Supplied data:

"""

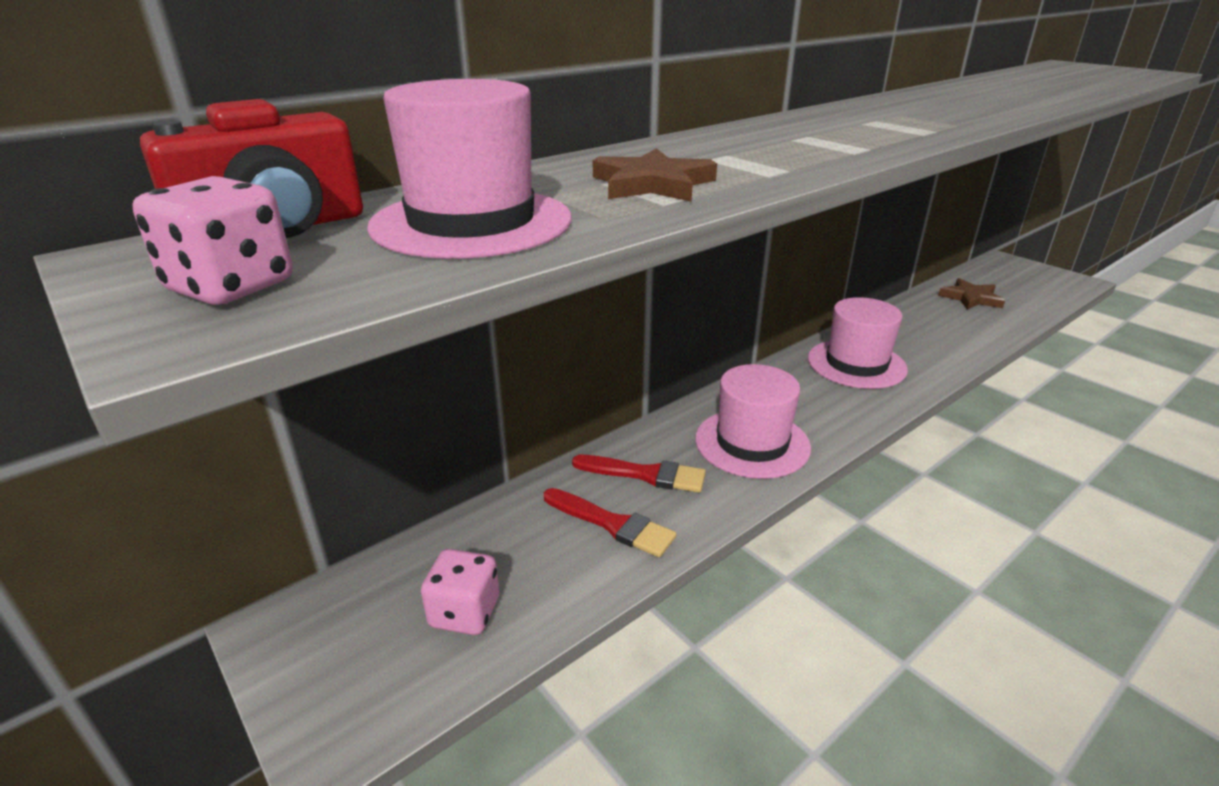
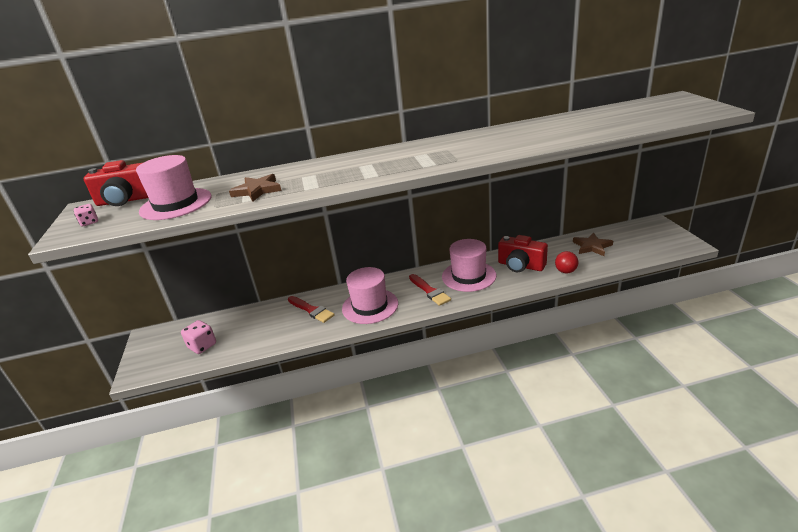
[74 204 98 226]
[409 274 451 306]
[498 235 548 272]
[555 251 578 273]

"""
"""

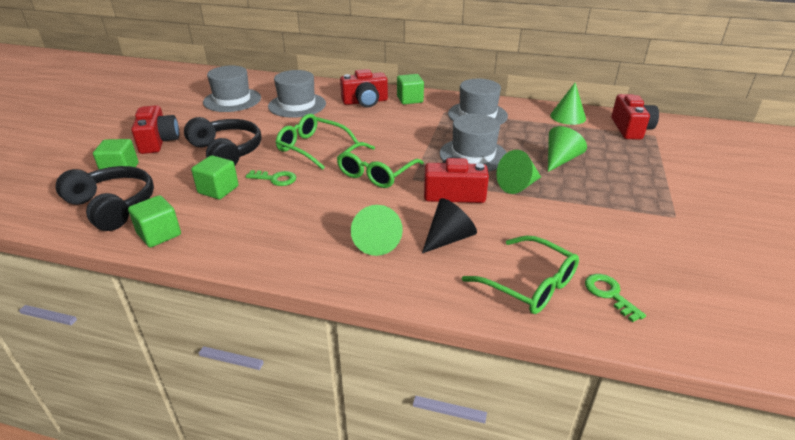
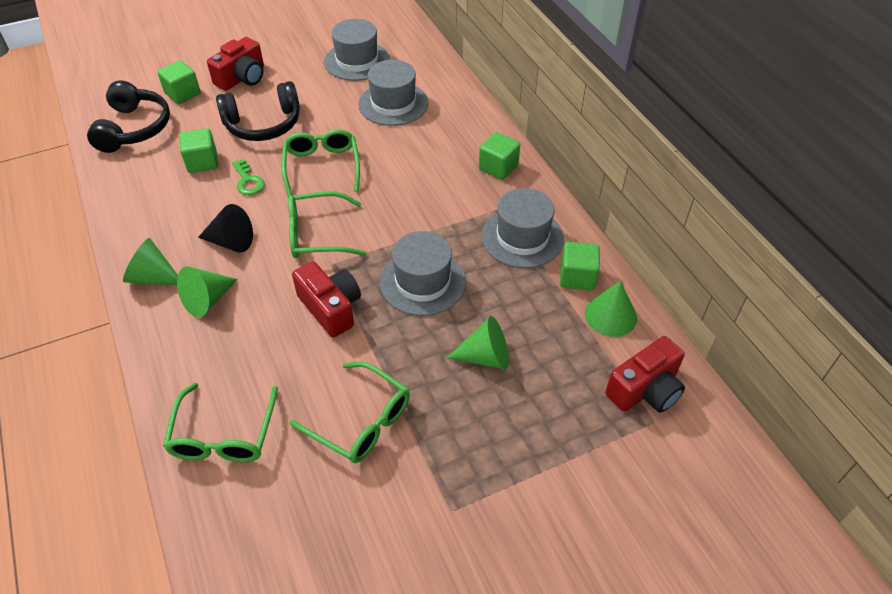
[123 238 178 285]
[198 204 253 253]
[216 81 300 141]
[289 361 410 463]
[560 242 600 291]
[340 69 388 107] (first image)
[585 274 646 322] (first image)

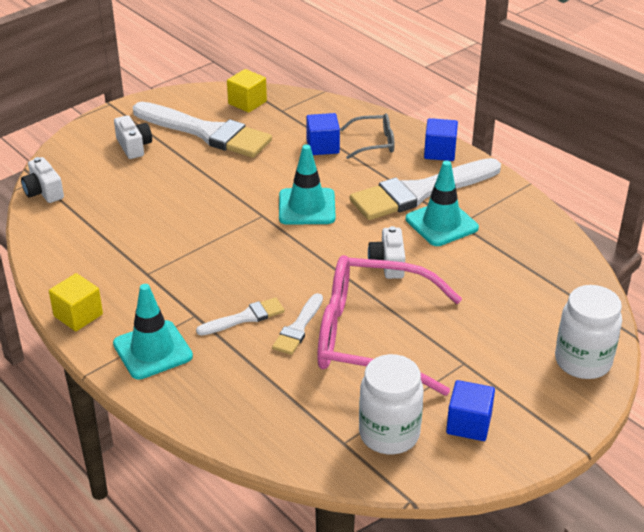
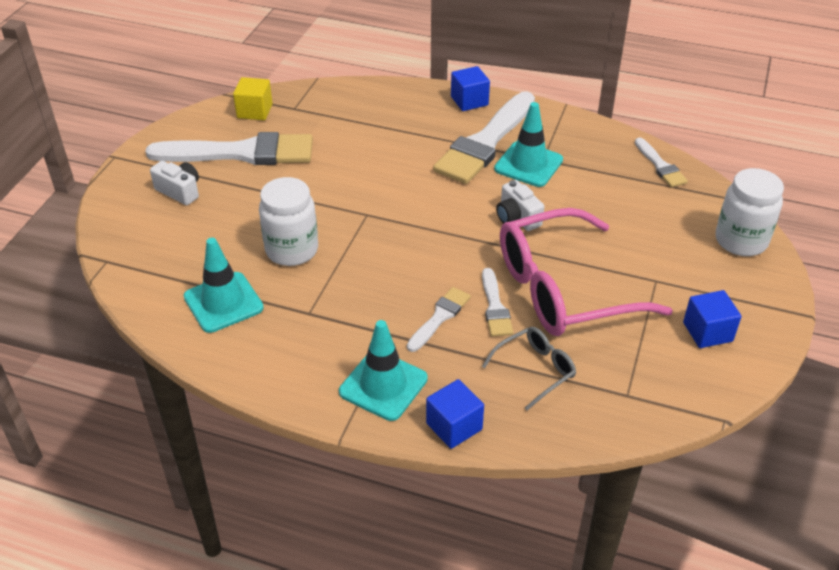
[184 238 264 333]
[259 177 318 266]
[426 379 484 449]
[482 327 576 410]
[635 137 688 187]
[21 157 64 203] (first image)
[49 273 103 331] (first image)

"""

Task item: Among the records above, repeat exactly the line with "[184 238 264 333]", the line with "[49 273 103 331] (first image)", and every line in between, and only those.

Result:
[184 238 264 333]
[259 177 318 266]
[426 379 484 449]
[482 327 576 410]
[635 137 688 187]
[21 157 64 203] (first image)
[49 273 103 331] (first image)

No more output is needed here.